═══ INFORMATION GIVEN ═══

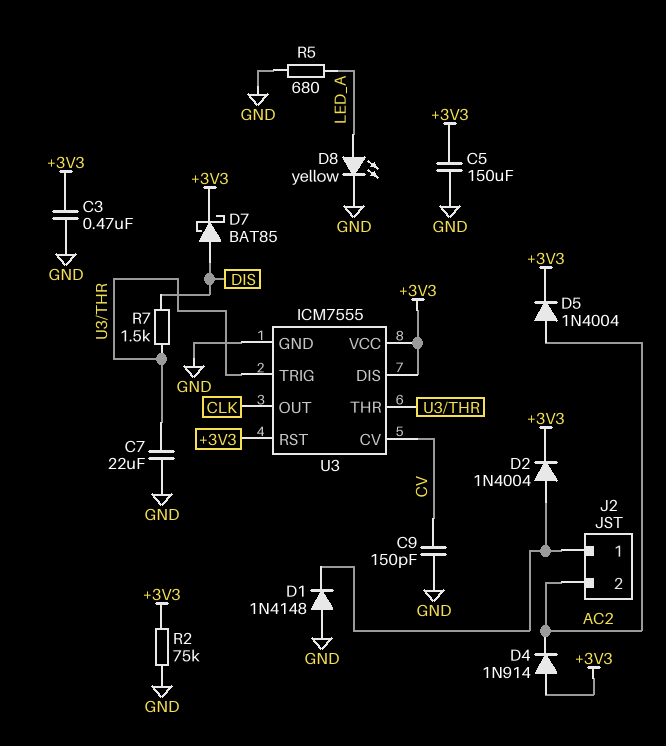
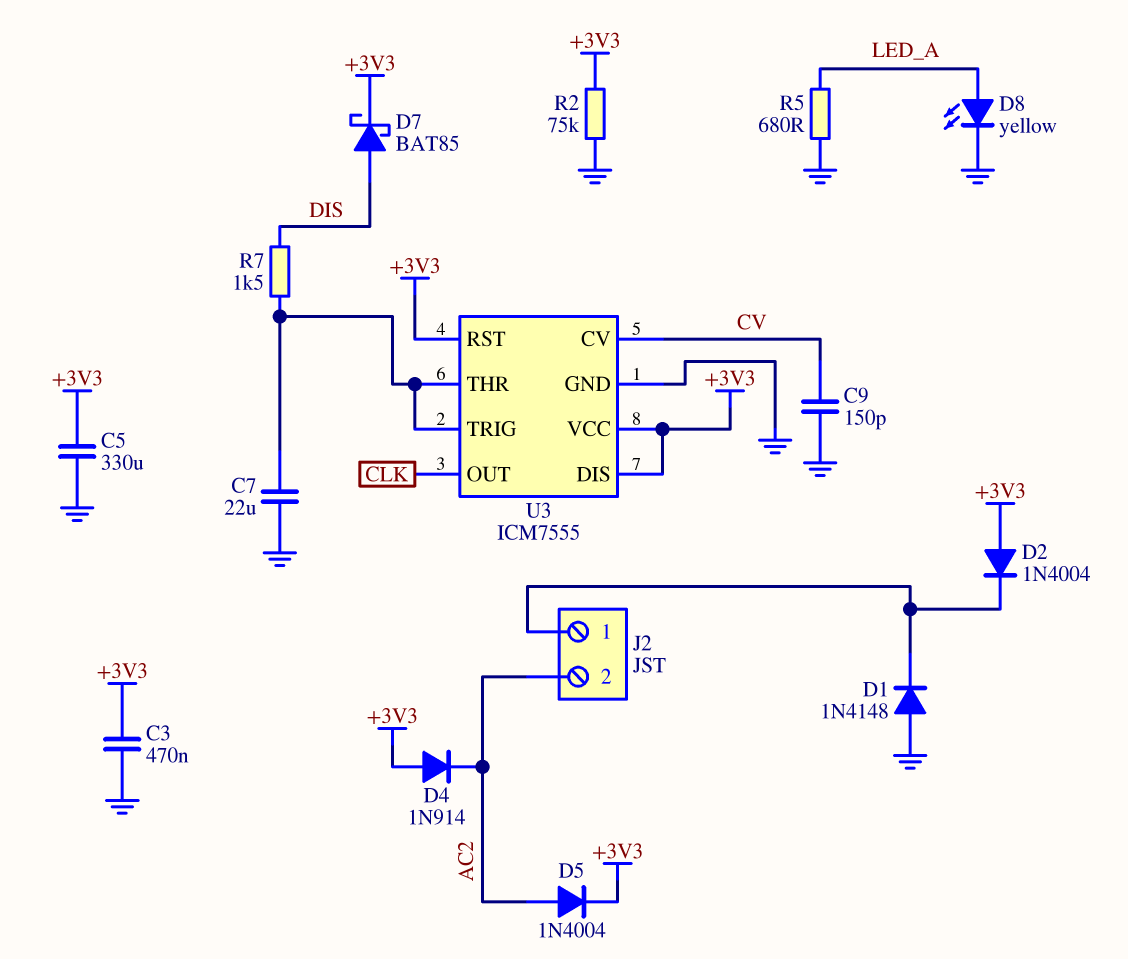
C5: 150uF (+3V3, GND) -> 330uF (+3V3, GND)
D2: diode 1N4004 (A J2/1, K +3V3) -> diode 1N4004 (A +3V3, K J2/1)

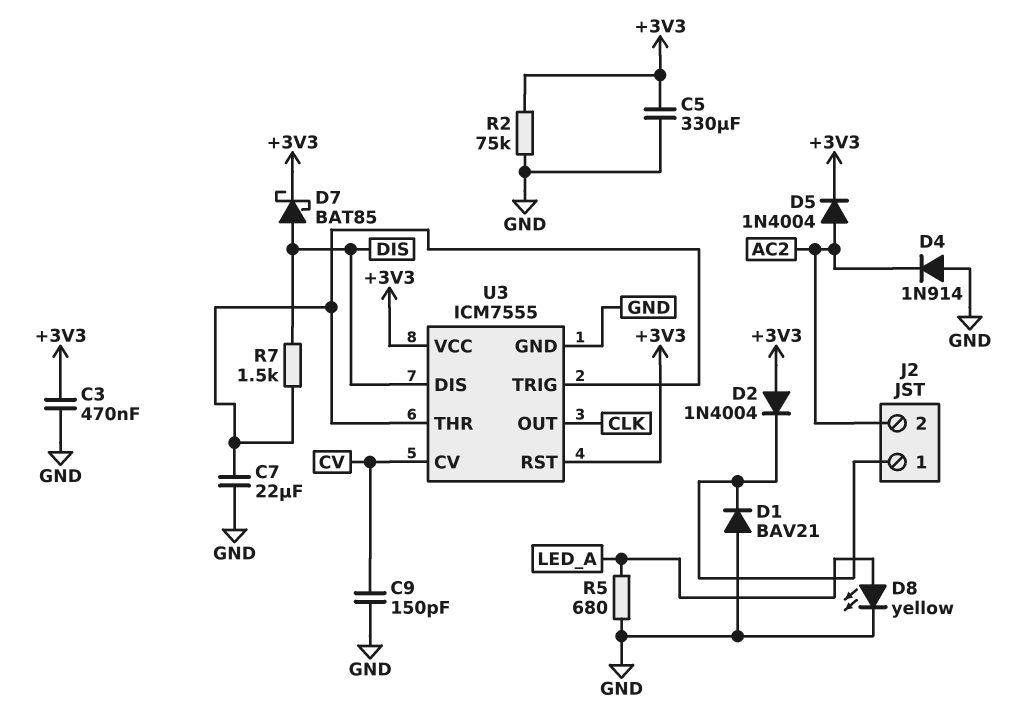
D1: diode 1N4148 (A GND, K J2/1) -> diode BAV21 (A GND, K J2/1)
D4: diode 1N914 (A +3V3, K AC2) -> diode 1N914 (A GND, K AC2)
U3 pin DIS: +3V3 -> DIS

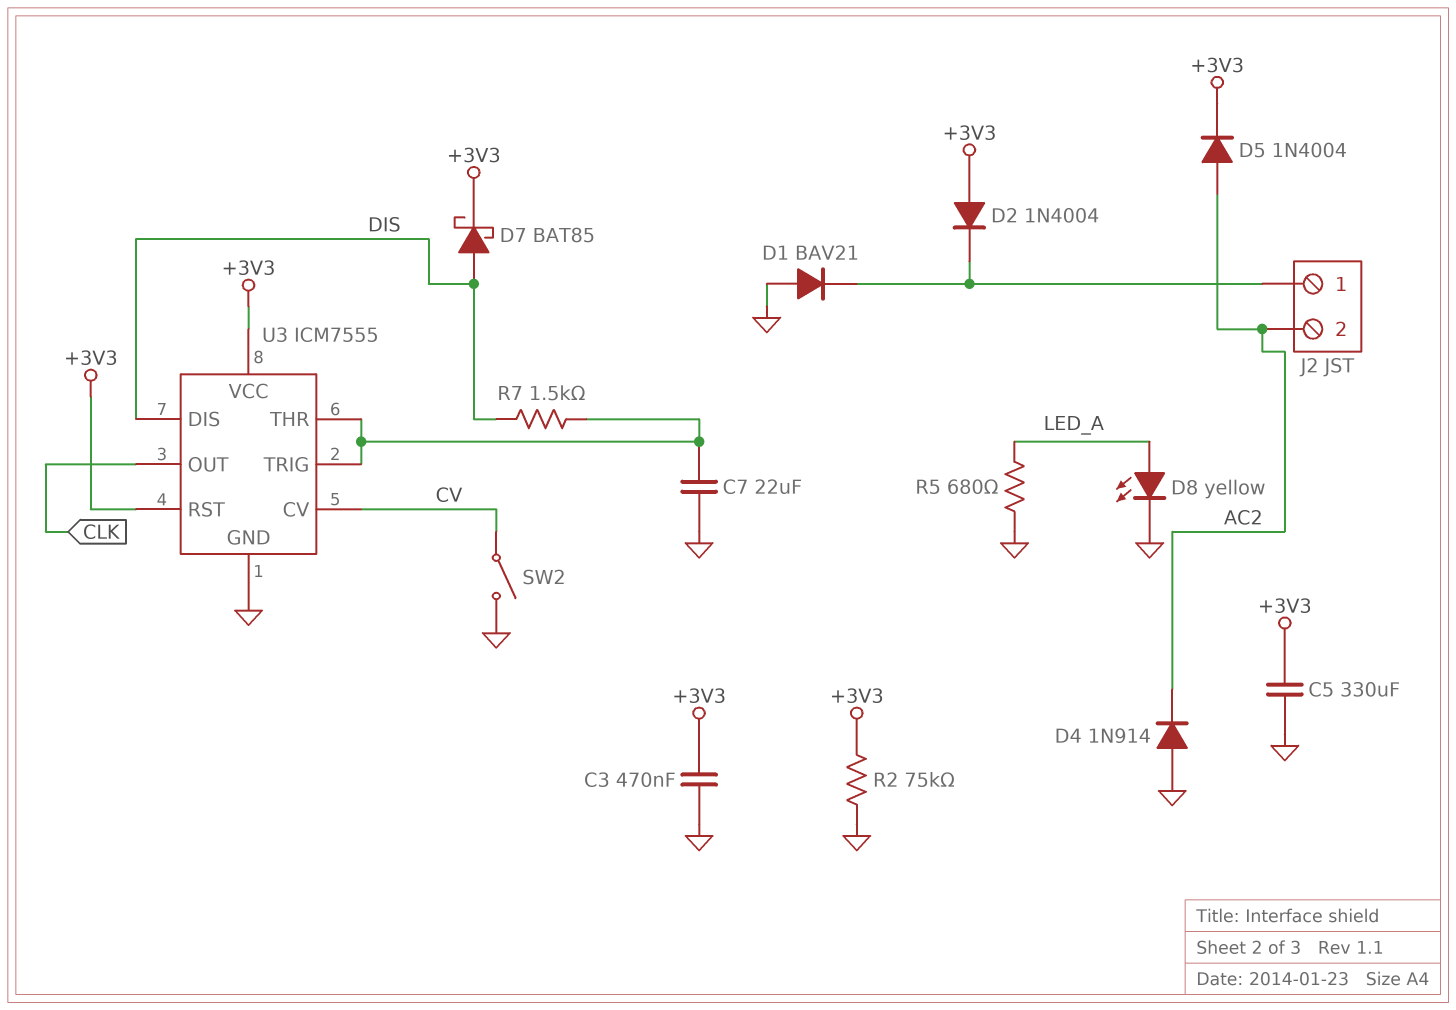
C9: 150pF (CV, GND) -> none
SW2: none -> switch (CV, GND)

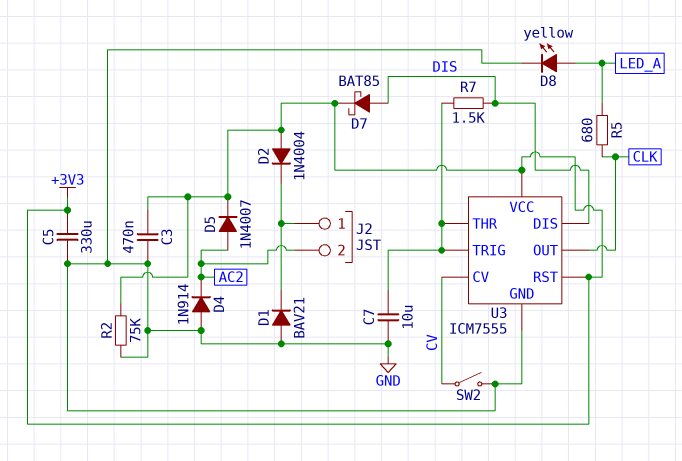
C7: 22uF (GND, U3/THR) -> 10uF (GND, U3/THR)
D5: diode 1N4004 (A AC2, K +3V3) -> diode 1N4007 (A AC2, K +3V3)
R5: 680 (GND, LED_A) -> 680 (CLK, LED_A)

═══

:: TASK DESCRIPTION ::
The goal is an exact reprint of the entries, leaving out the pictures.

:: RESPONSE TO THE EXERCISE ::
C5: 150uF (+3V3, GND) -> 330uF (+3V3, GND)
D2: diode 1N4004 (A J2/1, K +3V3) -> diode 1N4004 (A +3V3, K J2/1)

D1: diode 1N4148 (A GND, K J2/1) -> diode BAV21 (A GND, K J2/1)
D4: diode 1N914 (A +3V3, K AC2) -> diode 1N914 (A GND, K AC2)
U3 pin DIS: +3V3 -> DIS

C9: 150pF (CV, GND) -> none
SW2: none -> switch (CV, GND)

C7: 22uF (GND, U3/THR) -> 10uF (GND, U3/THR)
D5: diode 1N4004 (A AC2, K +3V3) -> diode 1N4007 (A AC2, K +3V3)
R5: 680 (GND, LED_A) -> 680 (CLK, LED_A)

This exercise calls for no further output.